**EXERCISE:**
Pictures are to be left out, and only the lines from the one containing "black pot [91,257,201,342]" through the last line of the data are to be returned exactly.

[Records from a dataset]
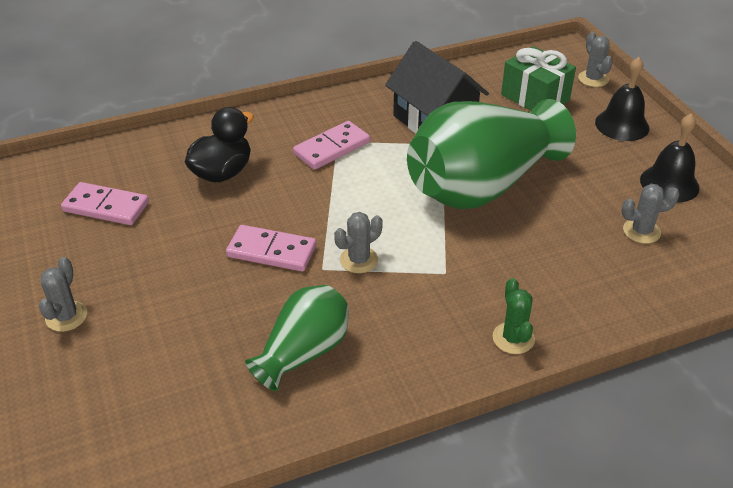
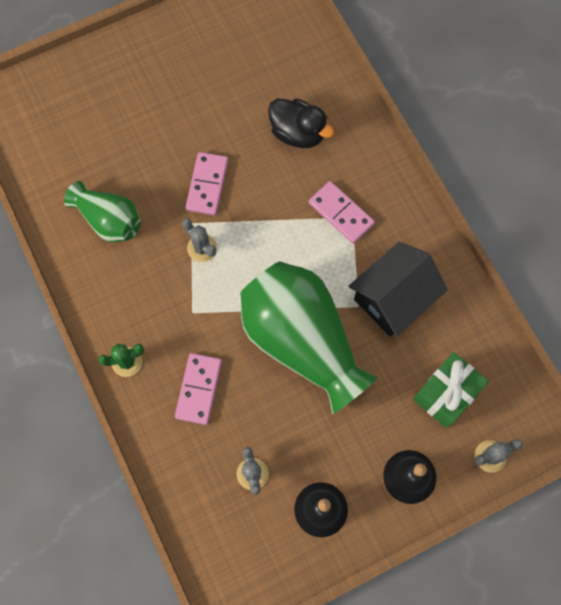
camera: 85 degrees right, 30 degrees up
grey cactus [39,257,87,332] -> none
pink domino [61,182,149,225] -> pink domino moved to [175,353,222,425]

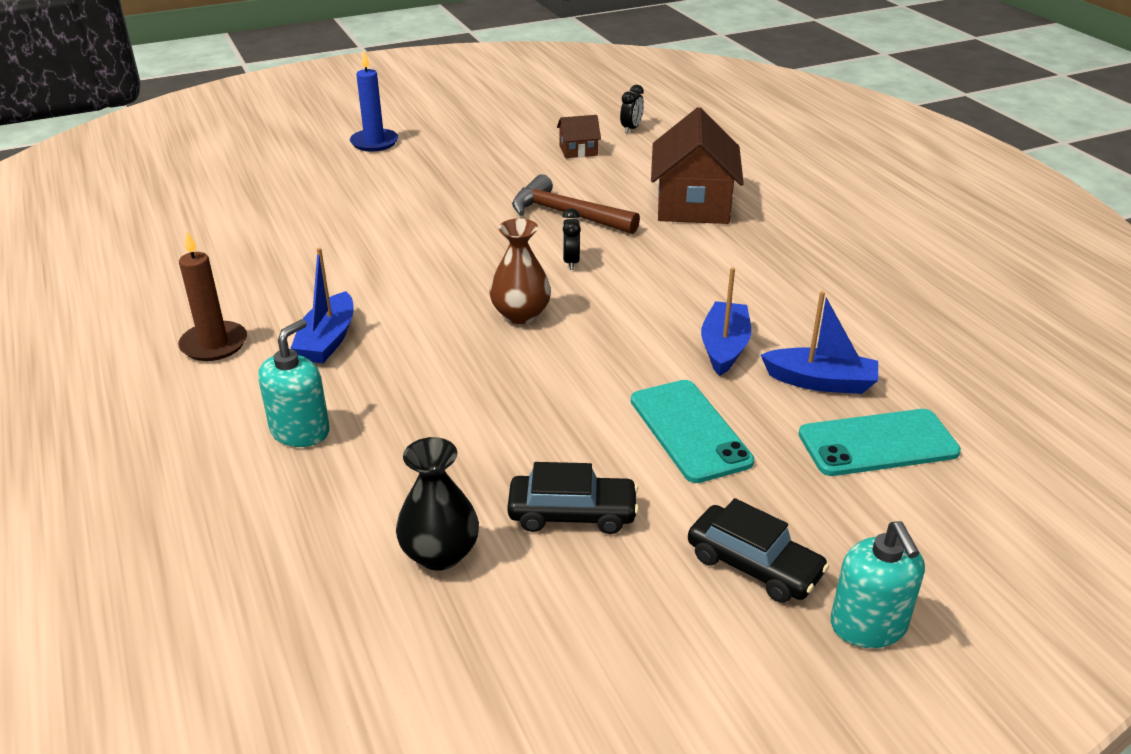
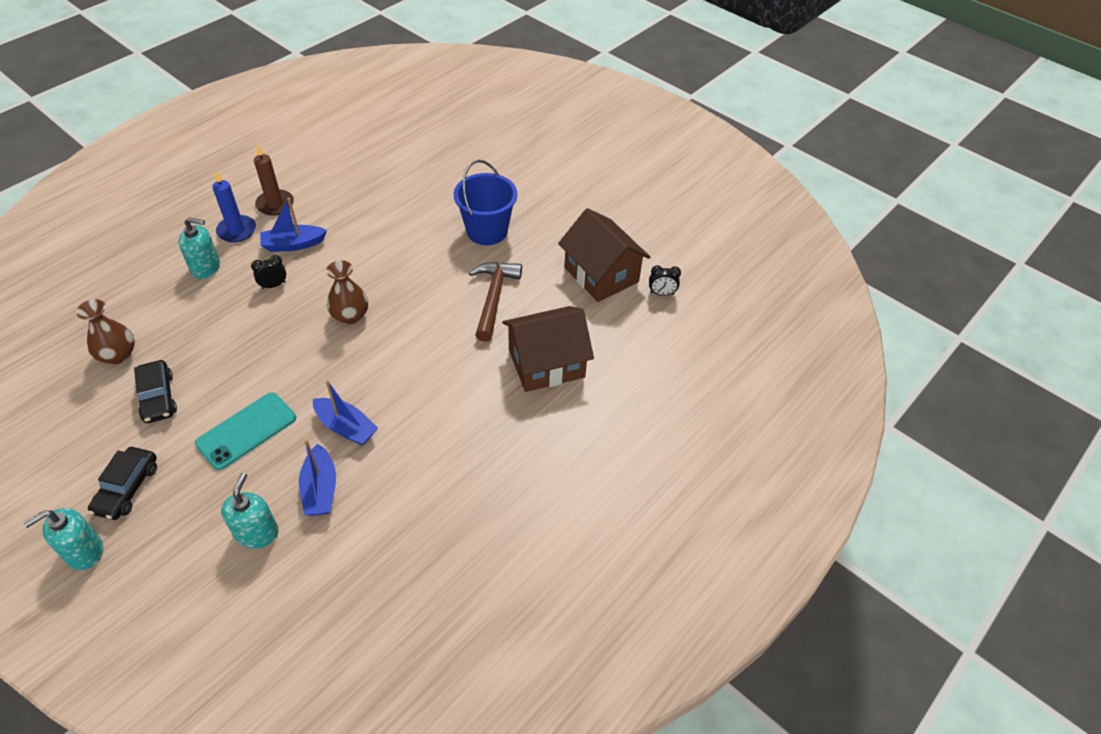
camera: 65 degrees right, 15 degrees up
blue candle [350,51,398,152] -> blue candle moved to [212,171,256,243]
black vase [396,437,479,571] -> brown vase [76,299,135,364]
brown house [557,115,601,158] -> brown house [558,208,650,302], size x2.12
black clock [563,208,581,270] -> black clock moved to [251,255,286,289]
blue boat [701,267,751,376] -> blue boat turned 45 degrees clockwise [313,380,378,445]
turquoise phone [799,409,961,476] -> turquoise soap dispenser [221,473,279,548]
none -> blue bucket [454,160,517,245]

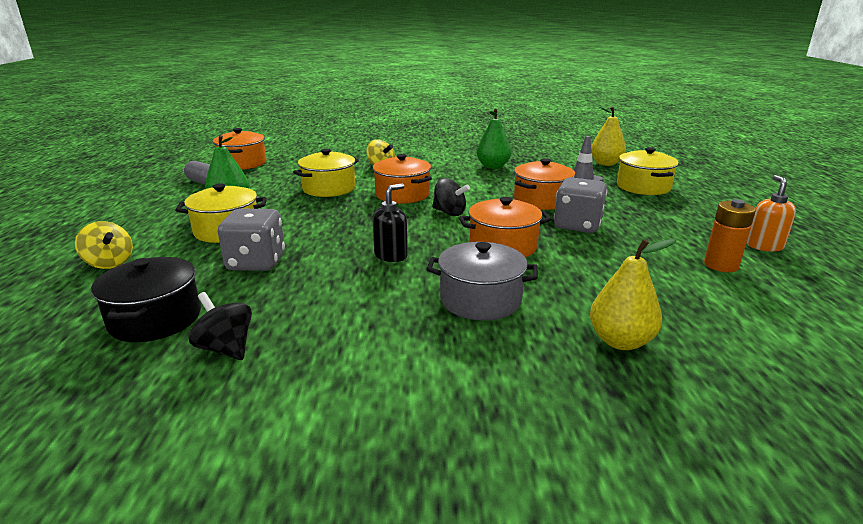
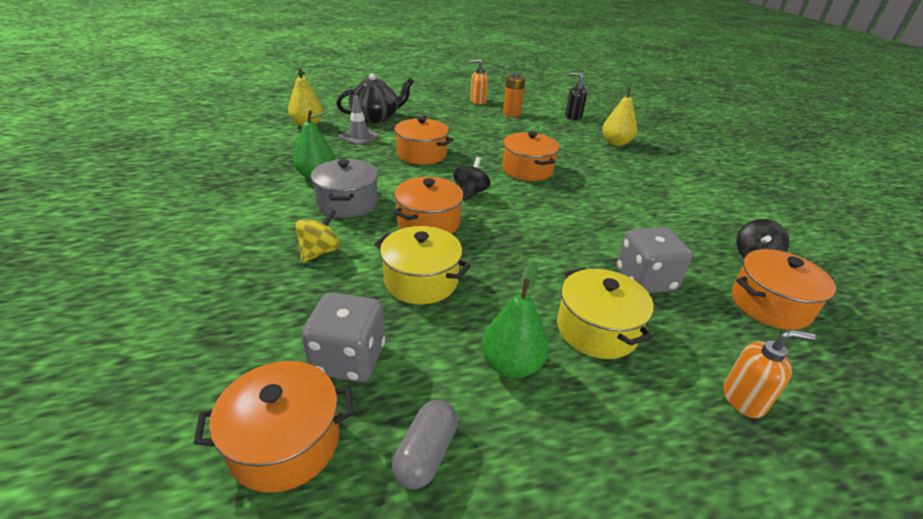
camera: 105 degrees left, 10 degrees up
yellow spinning top [75,221,133,269] -> orange soap dispenser [723,329,816,418]
black pot [91,257,201,342] -> orange pot [732,249,836,330]
black soap dispenser [372,183,408,262] -> black soap dispenser moved to [565,73,587,120]
grey pot [426,242,538,321] -> grey pot moved to [311,159,378,218]
grey dice [554,177,607,233] -> grey dice moved to [302,292,385,382]
yellow pot [617,147,679,195] -> black teapot [336,73,414,123]

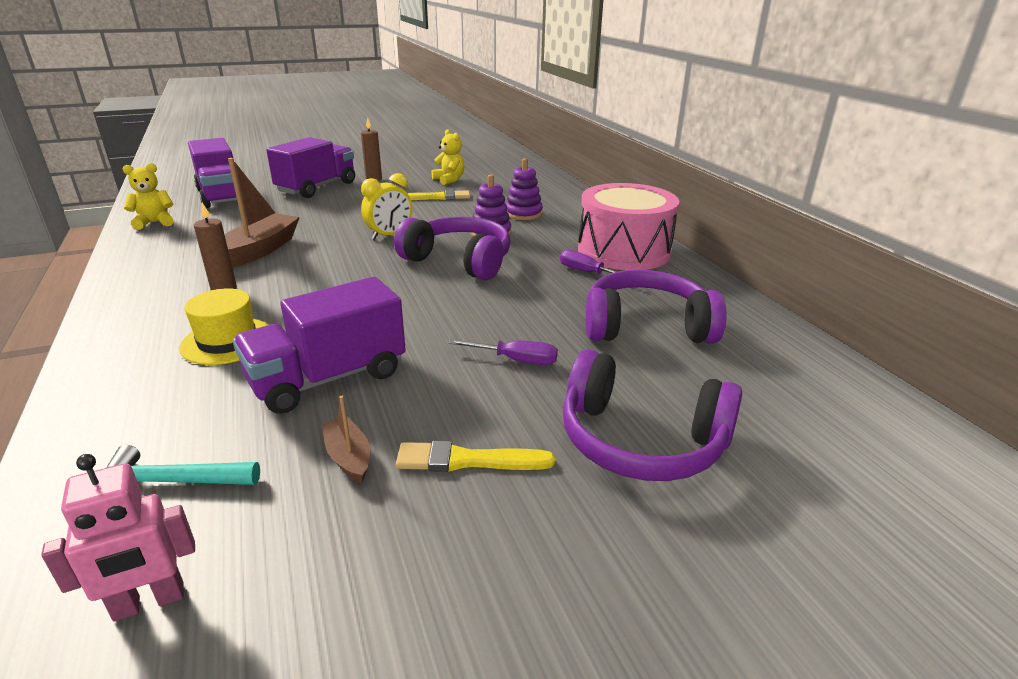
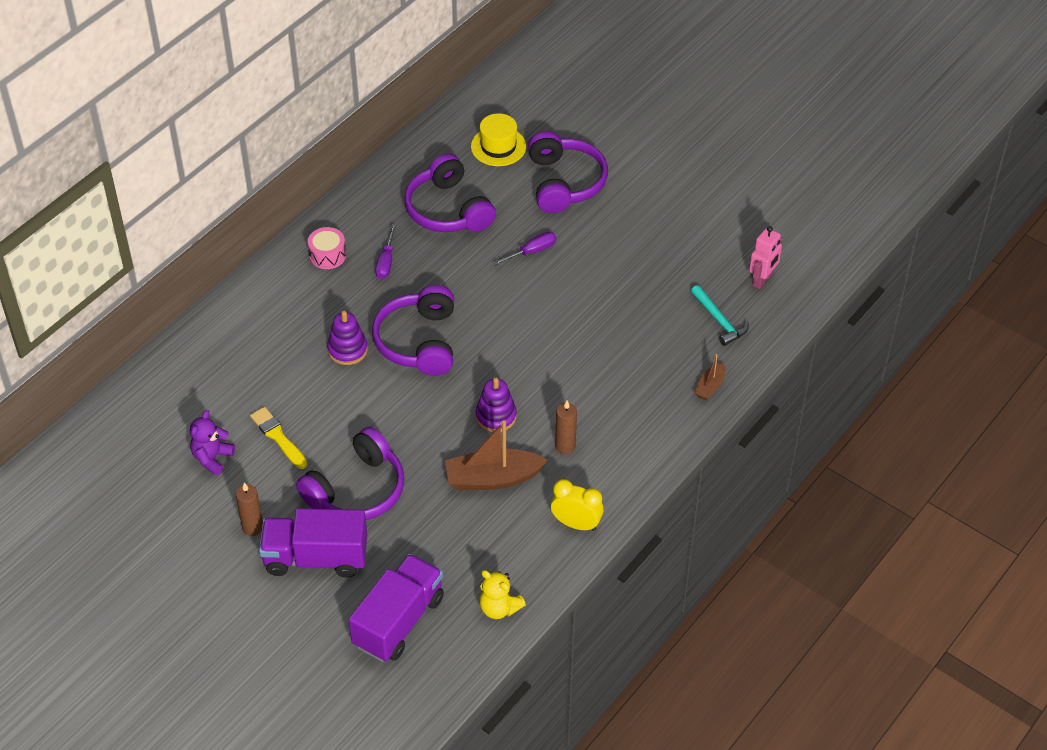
camera: 120 degrees left, 20 degrees up
pink robot [41,454,195,621] -> pink robot turned 90 degrees clockwise [749,226,782,289]
yellow hat [179,288,268,365] -> yellow hat moved to [471,113,526,166]
purple truck [233,277,406,414] -> none
brown boat [322,396,370,483] -> brown boat moved to [694,354,725,400]
yellow clock [361,173,412,240] -> yellow clock moved to [551,479,604,531]
yellow brush [396,441,555,472] -> none
yellow teddy bear [431,129,465,185] -> purple teddy bear [190,410,235,476]
purple screwdriver [448,339,558,365] -> purple screwdriver turned 75 degrees clockwise [493,232,556,266]
purple stacking toy [506,158,543,220] -> purple stacking toy moved to [475,378,517,432]
pink drum [578,183,679,270] -> pink drum [308,227,346,269], size x0.45
none -> purple headphones [296,427,405,520]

**EXERCISE RESULT:**
black pot [91,257,201,342] -> orange pot [732,249,836,330]
black soap dispenser [372,183,408,262] -> black soap dispenser moved to [565,73,587,120]
grey pot [426,242,538,321] -> grey pot moved to [311,159,378,218]
grey dice [554,177,607,233] -> grey dice moved to [302,292,385,382]
yellow pot [617,147,679,195] -> black teapot [336,73,414,123]

camera: 120 degrees left, 20 degrees up
pink robot [41,454,195,621] -> pink robot turned 90 degrees clockwise [749,226,782,289]
yellow hat [179,288,268,365] -> yellow hat moved to [471,113,526,166]
purple truck [233,277,406,414] -> none
brown boat [322,396,370,483] -> brown boat moved to [694,354,725,400]
yellow clock [361,173,412,240] -> yellow clock moved to [551,479,604,531]
yellow brush [396,441,555,472] -> none
yellow teddy bear [431,129,465,185] -> purple teddy bear [190,410,235,476]
purple screwdriver [448,339,558,365] -> purple screwdriver turned 75 degrees clockwise [493,232,556,266]
purple stacking toy [506,158,543,220] -> purple stacking toy moved to [475,378,517,432]
pink drum [578,183,679,270] -> pink drum [308,227,346,269], size x0.45
none -> purple headphones [296,427,405,520]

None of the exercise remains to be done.